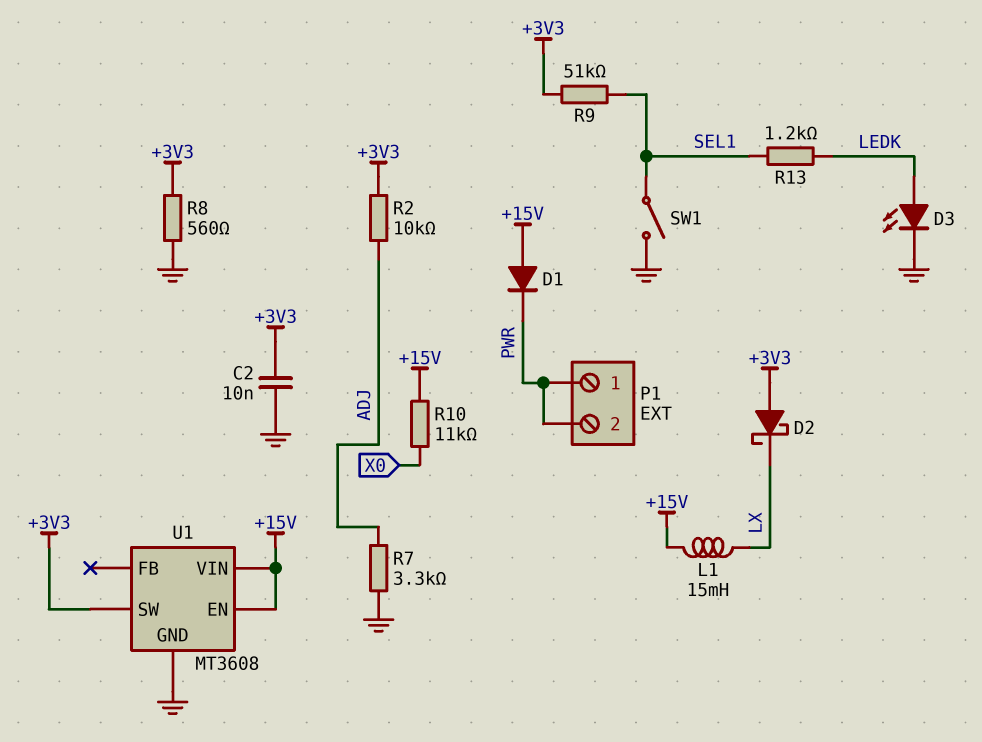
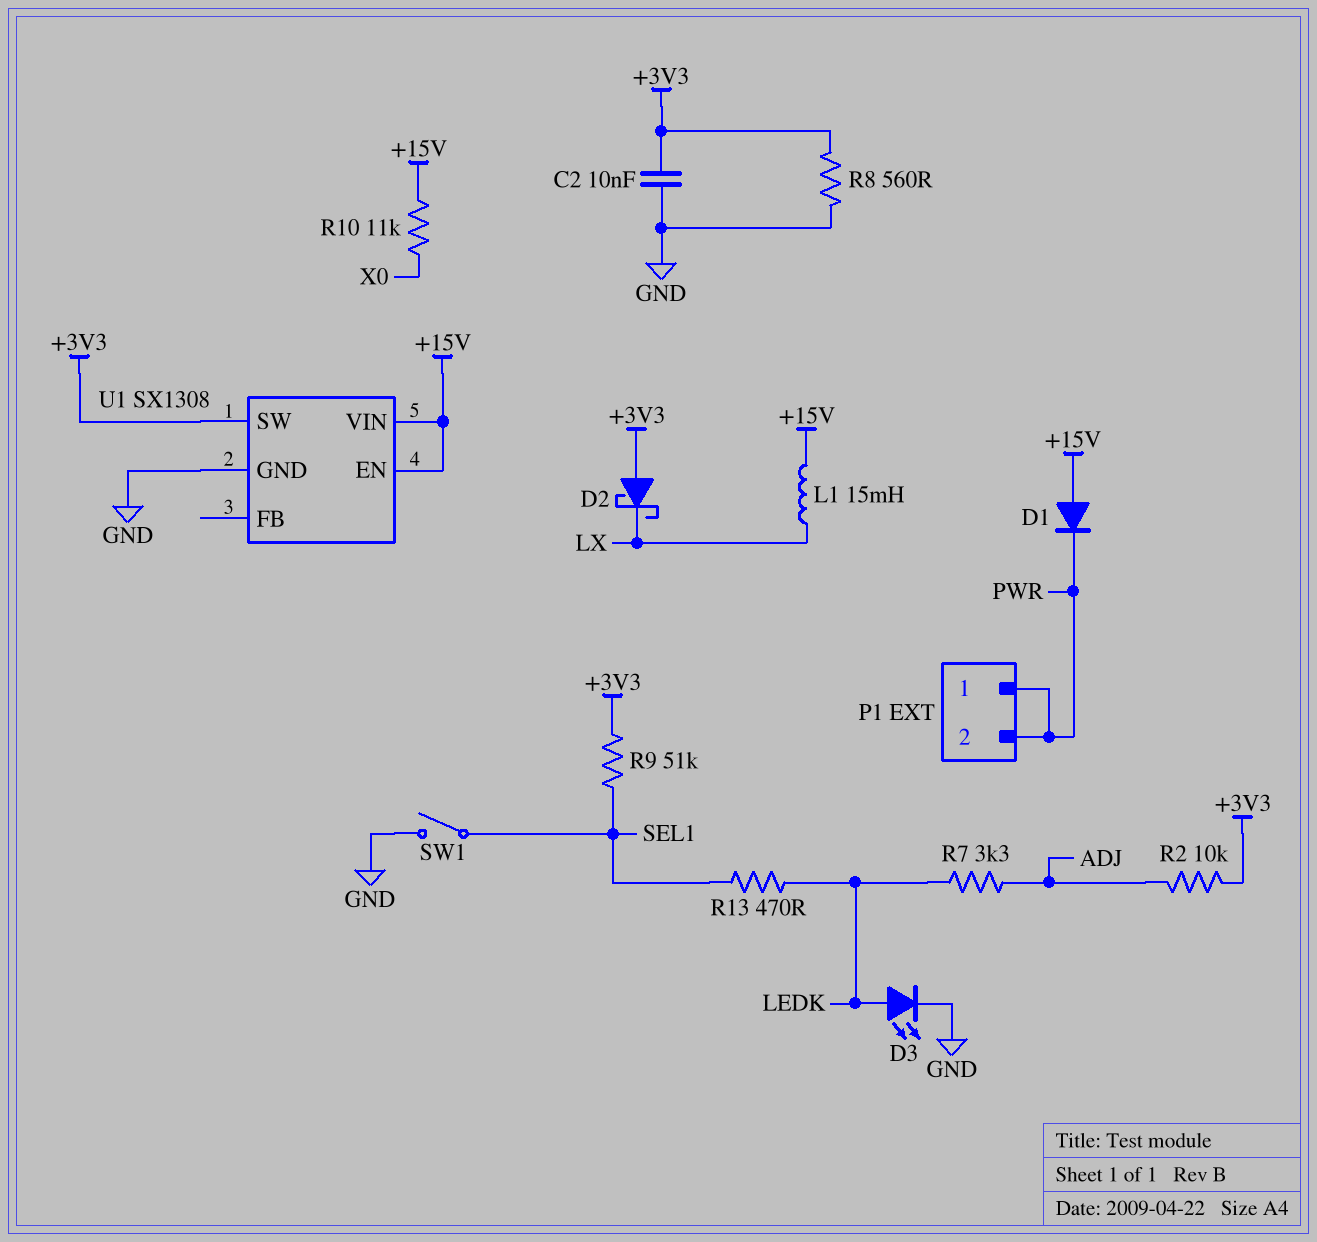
R7: 3.3k (ADJ, GND) -> 3.3k (ADJ, LEDK)
R13: 1.2k (LEDK, SEL1) -> 470 (LEDK, SEL1)
U1: MT3608 -> SX1308

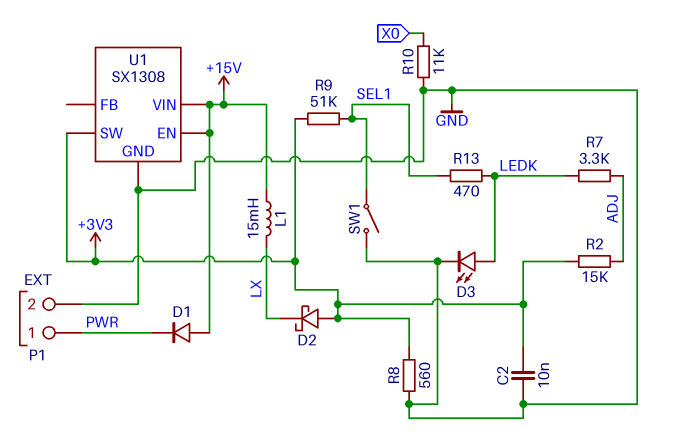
P1 pin 2: PWR -> GND
R2: 10k (+3V3, ADJ) -> 15k (+3V3, ADJ)
R10: 11k (+15V, X0) -> 11k (GND, X0)

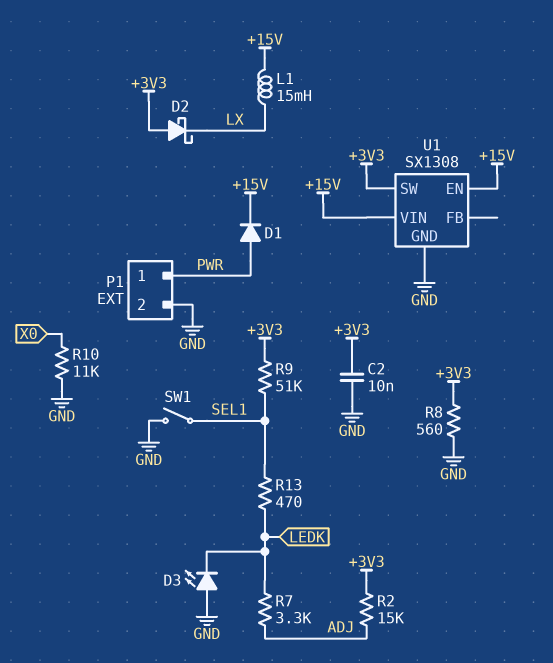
D1: diode (A +15V, K PWR) -> diode (A PWR, K +15V)
D3: LED (A LEDK, K GND) -> LED (A GND, K LEDK)

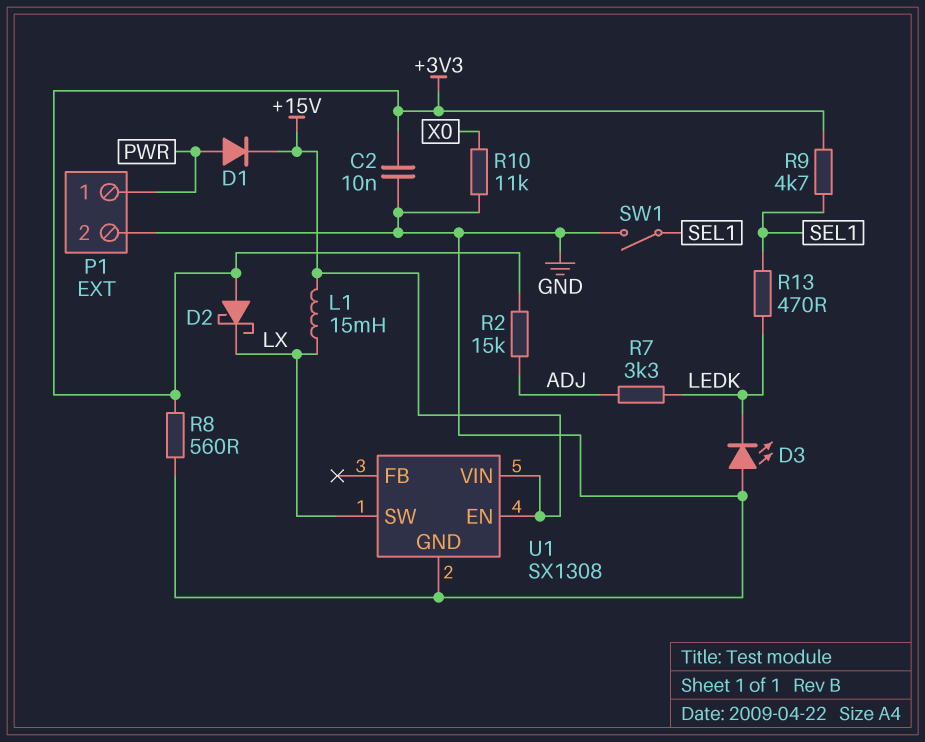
R9: 51k (+3V3, SEL1) -> 4.7k (+3V3, SEL1)
U1 pin SW: +3V3 -> LX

Task item.
Where a picture appears, omit it; otherwise reproduce each line above from the first to the one with "D1: diode (A", inclusive.

Solution below.
R7: 3.3k (ADJ, GND) -> 3.3k (ADJ, LEDK)
R13: 1.2k (LEDK, SEL1) -> 470 (LEDK, SEL1)
U1: MT3608 -> SX1308

P1 pin 2: PWR -> GND
R2: 10k (+3V3, ADJ) -> 15k (+3V3, ADJ)
R10: 11k (+15V, X0) -> 11k (GND, X0)

D1: diode (A +15V, K PWR) -> diode (A PWR, K +15V)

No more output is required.